**INSTRUCTIONS TO FOLLOW**
Format these rows as a two-column CSV with the header columns "instruction" and "output", giving one line per row. Put each row's text and its answer in their own quoted fields, and turn any line breaks into spaces.

[Extracted data entries]
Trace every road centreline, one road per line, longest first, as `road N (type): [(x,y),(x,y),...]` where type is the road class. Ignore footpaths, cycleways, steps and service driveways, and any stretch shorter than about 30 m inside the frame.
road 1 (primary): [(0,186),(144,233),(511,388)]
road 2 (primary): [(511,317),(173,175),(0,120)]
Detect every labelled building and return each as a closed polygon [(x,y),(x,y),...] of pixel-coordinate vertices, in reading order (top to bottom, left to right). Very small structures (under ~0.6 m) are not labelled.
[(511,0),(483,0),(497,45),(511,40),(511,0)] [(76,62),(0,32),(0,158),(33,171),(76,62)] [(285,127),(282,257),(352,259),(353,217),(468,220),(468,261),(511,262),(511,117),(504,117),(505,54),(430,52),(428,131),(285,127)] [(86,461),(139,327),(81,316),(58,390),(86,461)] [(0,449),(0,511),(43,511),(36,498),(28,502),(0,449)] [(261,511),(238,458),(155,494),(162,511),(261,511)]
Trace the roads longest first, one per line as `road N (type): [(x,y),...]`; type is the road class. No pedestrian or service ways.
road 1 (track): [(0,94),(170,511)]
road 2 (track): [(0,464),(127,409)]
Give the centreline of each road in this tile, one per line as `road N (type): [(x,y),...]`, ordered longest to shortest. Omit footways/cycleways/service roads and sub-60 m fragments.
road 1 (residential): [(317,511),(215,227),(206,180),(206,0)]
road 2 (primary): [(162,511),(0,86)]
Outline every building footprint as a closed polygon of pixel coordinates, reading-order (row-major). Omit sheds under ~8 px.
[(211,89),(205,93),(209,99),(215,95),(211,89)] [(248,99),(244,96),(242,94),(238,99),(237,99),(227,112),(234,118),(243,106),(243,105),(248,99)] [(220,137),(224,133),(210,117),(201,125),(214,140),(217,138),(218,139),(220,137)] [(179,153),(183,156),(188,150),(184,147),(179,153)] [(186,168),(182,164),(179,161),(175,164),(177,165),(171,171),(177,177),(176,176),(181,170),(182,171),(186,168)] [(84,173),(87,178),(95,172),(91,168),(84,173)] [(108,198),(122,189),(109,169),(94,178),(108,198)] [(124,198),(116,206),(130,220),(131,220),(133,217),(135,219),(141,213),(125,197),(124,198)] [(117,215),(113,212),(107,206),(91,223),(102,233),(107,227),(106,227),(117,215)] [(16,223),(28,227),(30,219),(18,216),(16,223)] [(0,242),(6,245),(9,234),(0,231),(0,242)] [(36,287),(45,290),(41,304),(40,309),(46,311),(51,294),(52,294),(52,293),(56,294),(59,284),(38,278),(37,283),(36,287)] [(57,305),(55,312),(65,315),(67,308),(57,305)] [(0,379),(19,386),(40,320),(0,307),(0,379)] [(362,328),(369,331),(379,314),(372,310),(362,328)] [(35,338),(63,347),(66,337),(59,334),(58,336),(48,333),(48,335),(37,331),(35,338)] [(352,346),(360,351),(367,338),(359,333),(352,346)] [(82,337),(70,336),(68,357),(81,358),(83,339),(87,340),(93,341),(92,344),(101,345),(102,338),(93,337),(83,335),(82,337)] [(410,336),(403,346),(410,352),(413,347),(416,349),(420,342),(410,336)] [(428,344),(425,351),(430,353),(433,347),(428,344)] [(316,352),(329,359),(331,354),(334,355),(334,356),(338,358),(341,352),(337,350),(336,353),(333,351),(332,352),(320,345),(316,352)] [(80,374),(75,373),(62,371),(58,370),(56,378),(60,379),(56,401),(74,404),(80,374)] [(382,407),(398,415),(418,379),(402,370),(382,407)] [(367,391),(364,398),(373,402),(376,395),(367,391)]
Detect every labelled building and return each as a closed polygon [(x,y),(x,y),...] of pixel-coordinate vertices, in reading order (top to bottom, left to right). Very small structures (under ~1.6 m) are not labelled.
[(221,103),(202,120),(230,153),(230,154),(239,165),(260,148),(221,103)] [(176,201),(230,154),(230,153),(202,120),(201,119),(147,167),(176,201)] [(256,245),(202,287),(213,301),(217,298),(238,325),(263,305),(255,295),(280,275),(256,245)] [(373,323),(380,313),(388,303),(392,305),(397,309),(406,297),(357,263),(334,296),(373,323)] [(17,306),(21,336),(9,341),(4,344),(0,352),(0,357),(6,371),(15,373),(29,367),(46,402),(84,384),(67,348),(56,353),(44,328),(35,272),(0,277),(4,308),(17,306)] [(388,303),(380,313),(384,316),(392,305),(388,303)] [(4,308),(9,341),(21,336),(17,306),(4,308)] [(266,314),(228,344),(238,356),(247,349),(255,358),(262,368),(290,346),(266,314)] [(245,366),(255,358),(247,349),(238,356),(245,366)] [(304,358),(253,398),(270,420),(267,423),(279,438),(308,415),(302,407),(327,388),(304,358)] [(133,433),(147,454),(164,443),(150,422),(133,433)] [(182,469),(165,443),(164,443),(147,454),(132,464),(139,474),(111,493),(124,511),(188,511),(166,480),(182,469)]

**OUTPUT OF THE TASK**
instruction,output
"Trace every road centreline, one road per line, longest first, as `road N (type): [(x,y),(x,y),...]` where type is the road class. Ignore footpaths, cycleways, steps and service driveways, and any stretch shorter than about 30 m inside the frame.","road 1 (primary): [(0,186),(144,233),(511,388)] road 2 (primary): [(511,317),(173,175),(0,120)]"
"Detect every labelled building and return each as a closed polygon [(x,y),(x,y),...] of pixel-coordinate vertices, in reading order (top to bottom, left to right). Very small structures (under ~0.6 m) are not labelled.","[(511,0),(483,0),(497,45),(511,40),(511,0)] [(76,62),(0,32),(0,158),(33,171),(76,62)] [(285,127),(282,257),(352,259),(353,217),(468,220),(468,261),(511,262),(511,117),(504,117),(505,54),(430,52),(428,131),(285,127)] [(86,461),(139,327),(81,316),(58,390),(86,461)] [(0,449),(0,511),(43,511),(36,498),(28,502),(0,449)] [(261,511),(238,458),(155,494),(162,511),(261,511)]"
"Trace the roads longest first, one per line as `road N (type): [(x,y),...]`; type is the road class. No pedestrian or service ways.","road 1 (track): [(0,94),(170,511)] road 2 (track): [(0,464),(127,409)]"
"Give the centreline of each road in this tile, one per line as `road N (type): [(x,y),...]`, ordered longest to shortest. Omit footways/cycleways/service roads and sub-60 m fragments.","road 1 (residential): [(317,511),(215,227),(206,180),(206,0)] road 2 (primary): [(162,511),(0,86)]"
"Outline every building footprint as a closed polygon of pixel coordinates, reading-order (row-major). Omit sheds under ~8 px.","[(211,89),(205,93),(209,99),(215,95),(211,89)] [(248,99),(244,96),(242,94),(238,99),(237,99),(227,112),(234,118),(243,106),(243,105),(248,99)] [(220,137),(224,133),(210,117),(201,125),(214,140),(217,138),(218,139),(220,137)] [(179,153),(183,156),(188,150),(184,147),(179,153)] [(186,168),(182,164),(179,161),(175,164),(177,165),(171,171),(177,177),(176,176),(181,170),(182,171),(186,168)] [(84,173),(87,178),(95,172),(91,168),(84,173)] [(108,198),(122,189),(109,169),(94,178),(108,198)] [(124,198),(116,206),(130,220),(131,220),(133,217),(135,219),(141,213),(125,197),(124,198)] [(117,215),(113,212),(107,206),(91,223),(102,233),(107,227),(106,227),(117,215)] [(16,223),(28,227),(30,219),(18,216),(16,223)] [(0,242),(6,245),(9,234),(0,231),(0,242)] [(36,287),(45,290),(41,304),(40,309),(46,311),(51,294),(52,294),(52,293),(56,294),(59,284),(38,278),(37,283),(36,287)] [(57,305),(55,312),(65,315),(67,308),(57,305)] [(0,379),(19,386),(40,320),(0,307),(0,379)] [(362,328),(369,331),(379,314),(372,310),(362,328)] [(35,338),(63,347),(66,337),(59,334),(58,336),(48,333),(48,335),(37,331),(35,338)] [(352,346),(360,351),(367,338),(359,333),(352,346)] [(82,337),(70,336),(68,357),(81,358),(83,339),(87,340),(93,341),(92,344),(101,345),(102,338),(93,337),(83,335),(82,337)] [(410,336),(403,346),(410,352),(413,347),(416,349),(420,342),(410,336)] [(428,344),(425,351),(430,353),(433,347),(428,344)] [(316,352),(329,359),(331,354),(334,355),(334,356),(338,358),(341,352),(337,350),(336,353),(333,351),(332,352),(320,345),(316,352)] [(80,374),(75,373),(62,371),(58,370),(56,378),(60,379),(56,401),(74,404),(80,374)] [(382,407),(398,415),(418,379),(402,370),(382,407)] [(367,391),(364,398),(373,402),(376,395),(367,391)]"
"Detect every labelled building and return each as a closed polygon [(x,y),(x,y),...] of pixel-coordinate vertices, in reading order (top to bottom, left to right). Very small structures (under ~1.6 m) are not labelled.","[(221,103),(202,120),(230,153),(230,154),(239,165),(260,148),(221,103)] [(176,201),(230,154),(230,153),(202,120),(201,119),(147,167),(176,201)] [(256,245),(202,287),(213,301),(217,298),(238,325),(263,305),(255,295),(280,275),(256,245)] [(373,323),(380,313),(388,303),(392,305),(397,309),(406,297),(357,263),(334,296),(373,323)] [(17,306),(21,336),(9,341),(4,344),(0,352),(0,357),(6,371),(15,373),(29,367),(46,402),(84,384),(67,348),(56,353),(44,328),(35,272),(0,277),(4,308),(17,306)] [(388,303),(380,313),(384,316),(392,305),(388,303)] [(4,308),(9,341),(21,336),(17,306),(4,308)] [(266,314),(228,344),(238,356),(247,349),(255,358),(262,368),(290,346),(266,314)] [(245,366),(255,358),(247,349),(238,356),(245,366)] [(304,358),(253,398),(270,420),(267,423),(279,438),(308,415),(302,407),(327,388),(304,358)] [(133,433),(147,454),(164,443),(150,422),(133,433)] [(182,469),(165,443),(164,443),(147,454),(132,464),(139,474),(111,493),(124,511),(188,511),(166,480),(182,469)]"